| EXERCISE AIM |
Copy the data that follows exactly, and include none of its images.

| Shape state change listings |
▼
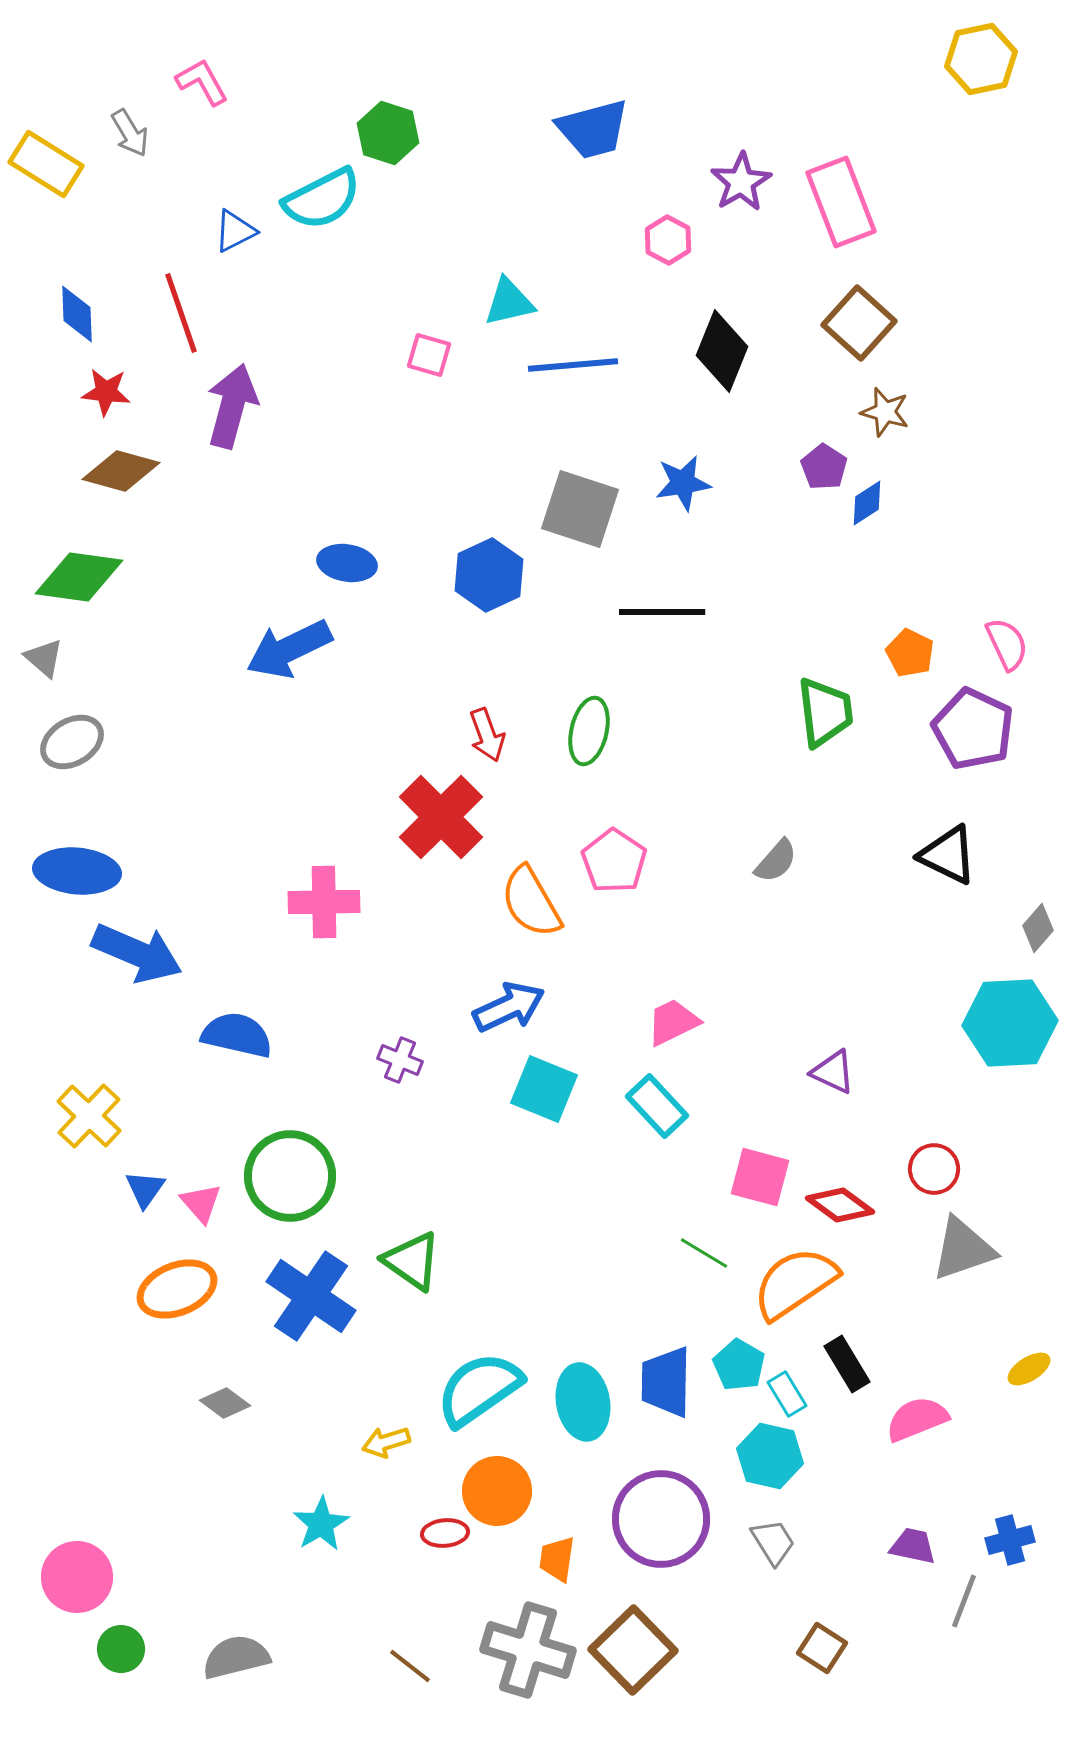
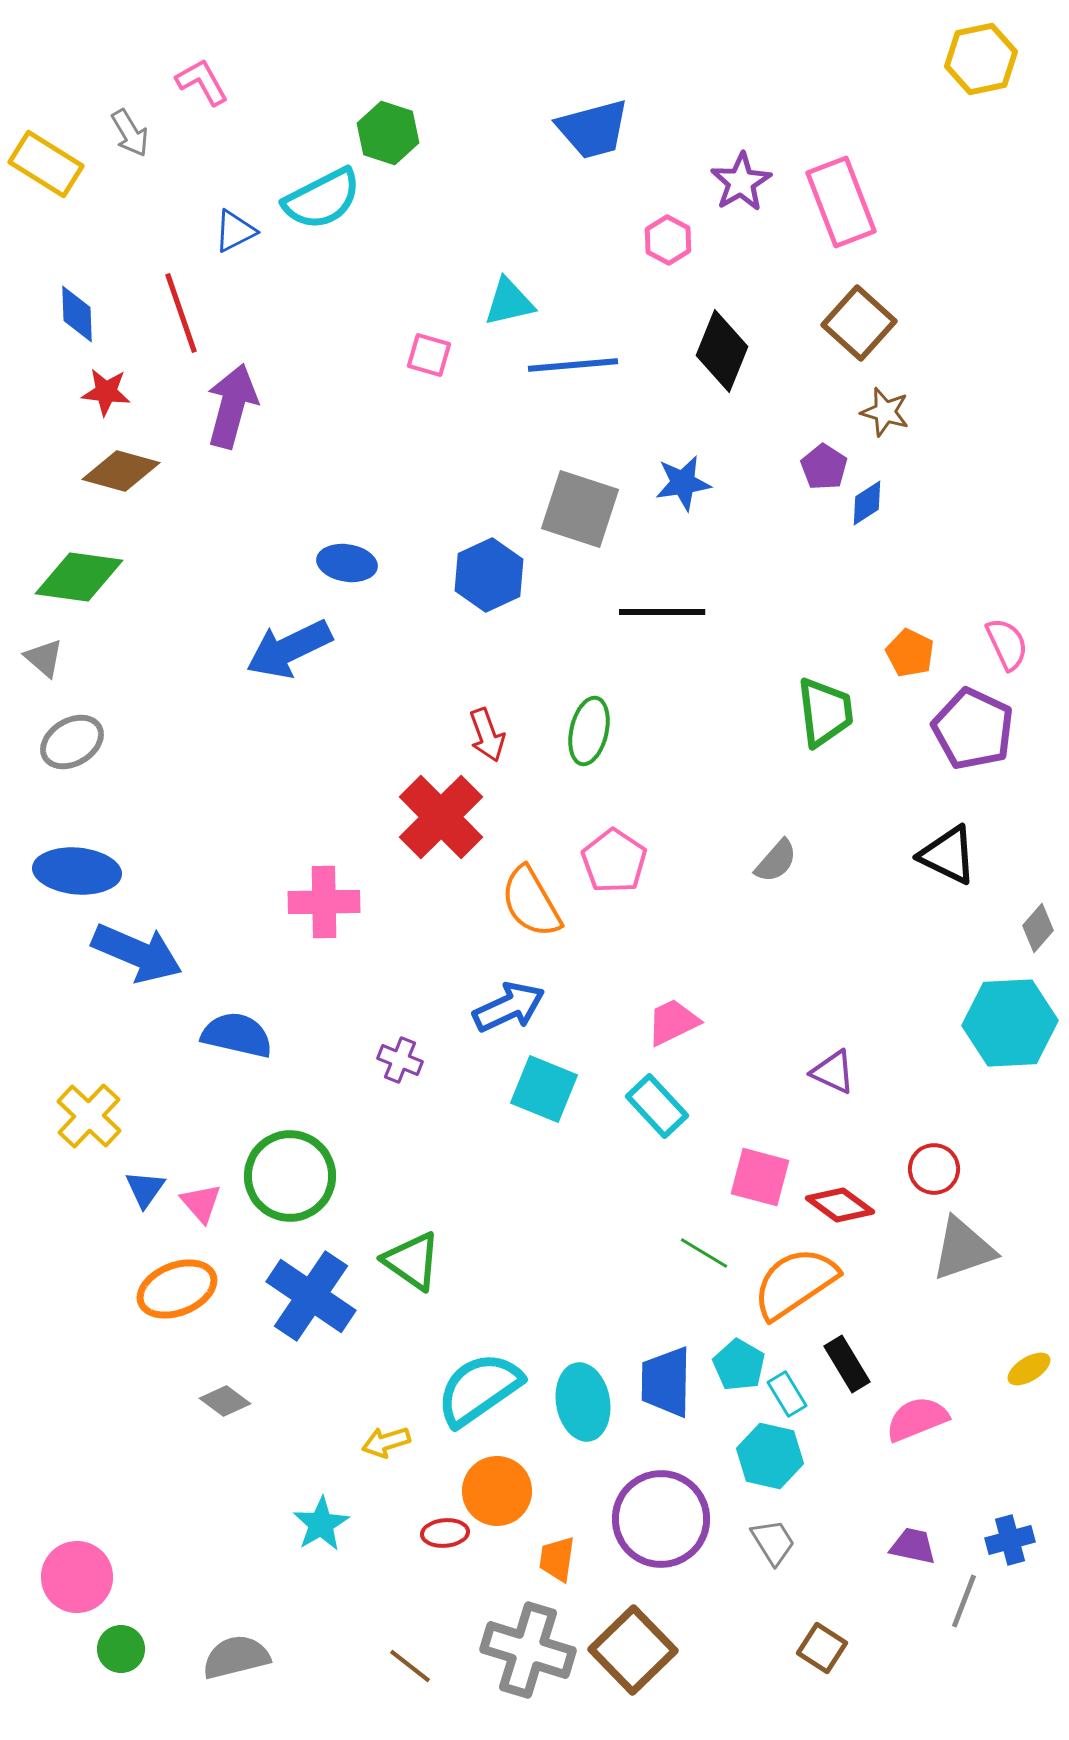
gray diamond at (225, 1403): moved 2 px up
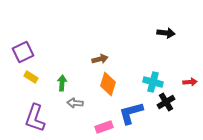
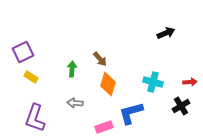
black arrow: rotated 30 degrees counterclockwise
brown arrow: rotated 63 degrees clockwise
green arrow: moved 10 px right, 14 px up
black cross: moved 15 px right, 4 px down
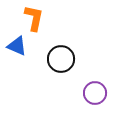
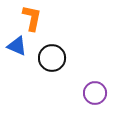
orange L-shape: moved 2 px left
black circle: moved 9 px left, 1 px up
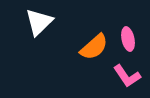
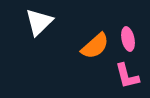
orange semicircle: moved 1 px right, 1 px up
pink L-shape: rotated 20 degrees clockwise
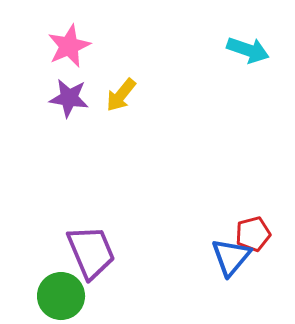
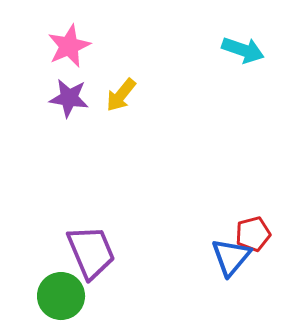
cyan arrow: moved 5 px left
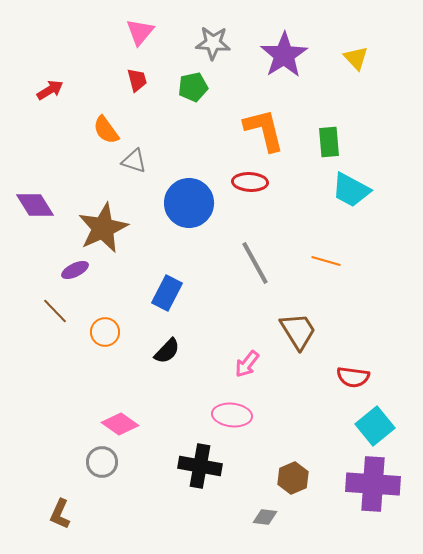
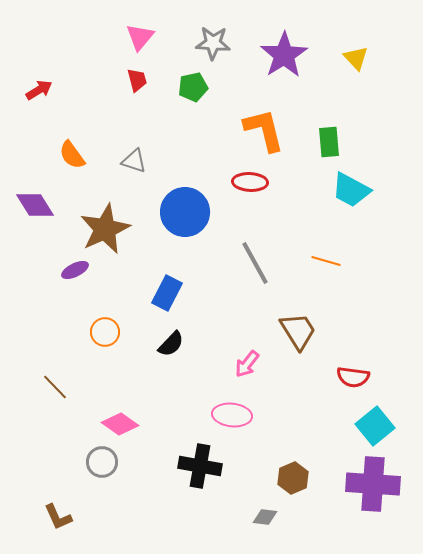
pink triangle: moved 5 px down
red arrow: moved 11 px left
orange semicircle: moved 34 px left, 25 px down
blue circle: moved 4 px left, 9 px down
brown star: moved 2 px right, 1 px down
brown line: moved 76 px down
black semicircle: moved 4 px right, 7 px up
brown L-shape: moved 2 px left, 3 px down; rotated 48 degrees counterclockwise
▲
| ANSWER TO THIS PROBLEM |
gray diamond at (225, 1403): moved 2 px up
black arrow: rotated 30 degrees counterclockwise
brown arrow: rotated 63 degrees clockwise
green arrow: moved 10 px right, 14 px up
black cross: moved 15 px right, 4 px down
orange L-shape: moved 2 px left
black circle: moved 9 px left, 1 px up
orange semicircle: moved 1 px right, 1 px up
pink L-shape: rotated 20 degrees clockwise
cyan arrow: moved 5 px left
pink triangle: moved 5 px down
red arrow: moved 11 px left
orange semicircle: moved 34 px left, 25 px down
blue circle: moved 4 px left, 9 px down
brown star: moved 2 px right, 1 px down
brown line: moved 76 px down
black semicircle: moved 4 px right, 7 px up
brown L-shape: moved 2 px left, 3 px down; rotated 48 degrees counterclockwise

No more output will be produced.